▶ Task to carry out:
In your answer, transcribe all of the data exactly.

▶ Given data:
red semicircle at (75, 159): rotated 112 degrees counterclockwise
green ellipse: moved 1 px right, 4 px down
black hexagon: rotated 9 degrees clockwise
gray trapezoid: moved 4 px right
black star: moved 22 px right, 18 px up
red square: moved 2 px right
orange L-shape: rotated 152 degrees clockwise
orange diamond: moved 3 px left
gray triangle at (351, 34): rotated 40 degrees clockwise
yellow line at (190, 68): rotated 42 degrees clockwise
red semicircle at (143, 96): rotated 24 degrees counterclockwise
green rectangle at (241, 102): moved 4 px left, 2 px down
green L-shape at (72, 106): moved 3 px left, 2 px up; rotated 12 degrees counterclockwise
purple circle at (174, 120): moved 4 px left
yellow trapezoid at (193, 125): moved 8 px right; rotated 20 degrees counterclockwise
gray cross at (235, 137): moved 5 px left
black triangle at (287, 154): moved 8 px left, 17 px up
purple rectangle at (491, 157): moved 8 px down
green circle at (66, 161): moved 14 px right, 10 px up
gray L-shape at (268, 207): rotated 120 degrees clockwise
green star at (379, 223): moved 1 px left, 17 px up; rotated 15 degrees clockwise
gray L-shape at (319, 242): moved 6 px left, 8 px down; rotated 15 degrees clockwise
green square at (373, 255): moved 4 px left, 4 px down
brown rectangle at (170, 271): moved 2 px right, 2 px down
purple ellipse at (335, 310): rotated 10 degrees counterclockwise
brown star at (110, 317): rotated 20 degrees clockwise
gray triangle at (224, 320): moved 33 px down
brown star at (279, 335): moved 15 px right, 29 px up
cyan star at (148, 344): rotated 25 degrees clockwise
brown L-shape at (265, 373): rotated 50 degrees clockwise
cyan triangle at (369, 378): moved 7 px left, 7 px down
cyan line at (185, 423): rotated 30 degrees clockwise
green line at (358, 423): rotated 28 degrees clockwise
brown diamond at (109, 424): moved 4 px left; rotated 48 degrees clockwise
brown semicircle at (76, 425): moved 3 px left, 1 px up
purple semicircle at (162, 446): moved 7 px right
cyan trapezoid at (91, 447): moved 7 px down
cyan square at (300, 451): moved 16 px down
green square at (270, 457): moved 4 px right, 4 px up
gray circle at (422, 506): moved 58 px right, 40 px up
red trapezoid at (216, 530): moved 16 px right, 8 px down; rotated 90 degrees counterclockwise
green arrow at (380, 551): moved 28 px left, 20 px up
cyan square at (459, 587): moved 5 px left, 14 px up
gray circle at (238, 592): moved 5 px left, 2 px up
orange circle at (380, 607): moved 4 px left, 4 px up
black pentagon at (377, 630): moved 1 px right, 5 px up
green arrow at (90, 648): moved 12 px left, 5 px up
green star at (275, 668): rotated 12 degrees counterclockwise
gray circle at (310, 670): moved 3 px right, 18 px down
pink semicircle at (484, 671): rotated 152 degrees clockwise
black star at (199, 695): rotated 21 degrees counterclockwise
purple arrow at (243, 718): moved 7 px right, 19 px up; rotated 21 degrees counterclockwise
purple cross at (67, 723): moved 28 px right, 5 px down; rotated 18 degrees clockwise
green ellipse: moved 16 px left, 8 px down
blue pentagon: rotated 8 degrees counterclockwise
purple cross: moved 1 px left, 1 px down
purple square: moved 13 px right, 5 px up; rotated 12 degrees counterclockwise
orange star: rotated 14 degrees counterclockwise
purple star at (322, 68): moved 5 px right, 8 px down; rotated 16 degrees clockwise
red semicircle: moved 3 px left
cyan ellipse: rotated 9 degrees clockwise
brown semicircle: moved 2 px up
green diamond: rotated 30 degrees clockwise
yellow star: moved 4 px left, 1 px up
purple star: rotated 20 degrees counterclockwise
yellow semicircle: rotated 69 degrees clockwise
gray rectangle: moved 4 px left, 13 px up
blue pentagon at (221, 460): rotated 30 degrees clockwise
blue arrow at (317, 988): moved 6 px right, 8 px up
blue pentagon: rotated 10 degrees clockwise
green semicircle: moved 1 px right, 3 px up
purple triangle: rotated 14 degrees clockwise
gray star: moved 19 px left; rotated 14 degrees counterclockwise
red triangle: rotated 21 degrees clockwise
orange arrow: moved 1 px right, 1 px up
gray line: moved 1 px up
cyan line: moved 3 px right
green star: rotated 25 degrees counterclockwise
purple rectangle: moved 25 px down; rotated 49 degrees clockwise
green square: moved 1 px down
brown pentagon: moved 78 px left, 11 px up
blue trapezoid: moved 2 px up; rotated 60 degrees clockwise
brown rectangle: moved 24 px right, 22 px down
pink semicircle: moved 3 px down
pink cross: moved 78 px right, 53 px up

▶ Your solution:
red semicircle at (75, 159): rotated 112 degrees counterclockwise
green ellipse: moved 1 px right, 4 px down
black hexagon: rotated 9 degrees clockwise
gray trapezoid: moved 4 px right
black star: moved 22 px right, 18 px up
red square: moved 2 px right
orange L-shape: rotated 152 degrees clockwise
orange diamond: moved 3 px left
gray triangle at (351, 34): rotated 40 degrees clockwise
yellow line at (190, 68): rotated 42 degrees clockwise
red semicircle at (143, 96): rotated 24 degrees counterclockwise
green rectangle at (241, 102): moved 4 px left, 2 px down
green L-shape at (72, 106): moved 3 px left, 2 px up; rotated 12 degrees counterclockwise
purple circle at (174, 120): moved 4 px left
yellow trapezoid at (193, 125): moved 8 px right; rotated 20 degrees counterclockwise
gray cross at (235, 137): moved 5 px left
black triangle at (287, 154): moved 8 px left, 17 px up
purple rectangle at (491, 157): moved 8 px down
green circle at (66, 161): moved 14 px right, 10 px up
gray L-shape at (268, 207): rotated 120 degrees clockwise
green star at (379, 223): moved 1 px left, 17 px up; rotated 15 degrees clockwise
gray L-shape at (319, 242): moved 6 px left, 8 px down; rotated 15 degrees clockwise
green square at (373, 255): moved 4 px left, 4 px down
brown rectangle at (170, 271): moved 2 px right, 2 px down
purple ellipse at (335, 310): rotated 10 degrees counterclockwise
brown star at (110, 317): rotated 20 degrees clockwise
gray triangle at (224, 320): moved 33 px down
brown star at (279, 335): moved 15 px right, 29 px up
cyan star at (148, 344): rotated 25 degrees clockwise
brown L-shape at (265, 373): rotated 50 degrees clockwise
cyan triangle at (369, 378): moved 7 px left, 7 px down
cyan line at (185, 423): rotated 30 degrees clockwise
green line at (358, 423): rotated 28 degrees clockwise
brown diamond at (109, 424): moved 4 px left; rotated 48 degrees clockwise
brown semicircle at (76, 425): moved 3 px left, 1 px up
purple semicircle at (162, 446): moved 7 px right
cyan trapezoid at (91, 447): moved 7 px down
cyan square at (300, 451): moved 16 px down
green square at (270, 457): moved 4 px right, 4 px up
gray circle at (422, 506): moved 58 px right, 40 px up
red trapezoid at (216, 530): moved 16 px right, 8 px down; rotated 90 degrees counterclockwise
green arrow at (380, 551): moved 28 px left, 20 px up
cyan square at (459, 587): moved 5 px left, 14 px up
gray circle at (238, 592): moved 5 px left, 2 px up
orange circle at (380, 607): moved 4 px left, 4 px up
black pentagon at (377, 630): moved 1 px right, 5 px up
green arrow at (90, 648): moved 12 px left, 5 px up
green star at (275, 668): rotated 12 degrees counterclockwise
gray circle at (310, 670): moved 3 px right, 18 px down
pink semicircle at (484, 671): rotated 152 degrees clockwise
black star at (199, 695): rotated 21 degrees counterclockwise
purple arrow at (243, 718): moved 7 px right, 19 px up; rotated 21 degrees counterclockwise
purple cross at (67, 723): moved 28 px right, 5 px down; rotated 18 degrees clockwise
green ellipse: moved 16 px left, 8 px down
blue pentagon: rotated 8 degrees counterclockwise
purple cross: moved 1 px left, 1 px down
purple square: moved 13 px right, 5 px up; rotated 12 degrees counterclockwise
orange star: rotated 14 degrees counterclockwise
purple star at (322, 68): moved 5 px right, 8 px down; rotated 16 degrees clockwise
red semicircle: moved 3 px left
cyan ellipse: rotated 9 degrees clockwise
brown semicircle: moved 2 px up
green diamond: rotated 30 degrees clockwise
yellow star: moved 4 px left, 1 px up
purple star: rotated 20 degrees counterclockwise
yellow semicircle: rotated 69 degrees clockwise
gray rectangle: moved 4 px left, 13 px up
blue pentagon at (221, 460): rotated 30 degrees clockwise
blue arrow at (317, 988): moved 6 px right, 8 px up
blue pentagon: rotated 10 degrees clockwise
green semicircle: moved 1 px right, 3 px up
purple triangle: rotated 14 degrees clockwise
gray star: moved 19 px left; rotated 14 degrees counterclockwise
red triangle: rotated 21 degrees clockwise
orange arrow: moved 1 px right, 1 px up
gray line: moved 1 px up
cyan line: moved 3 px right
green star: rotated 25 degrees counterclockwise
purple rectangle: moved 25 px down; rotated 49 degrees clockwise
green square: moved 1 px down
brown pentagon: moved 78 px left, 11 px up
blue trapezoid: moved 2 px up; rotated 60 degrees clockwise
brown rectangle: moved 24 px right, 22 px down
pink semicircle: moved 3 px down
pink cross: moved 78 px right, 53 px up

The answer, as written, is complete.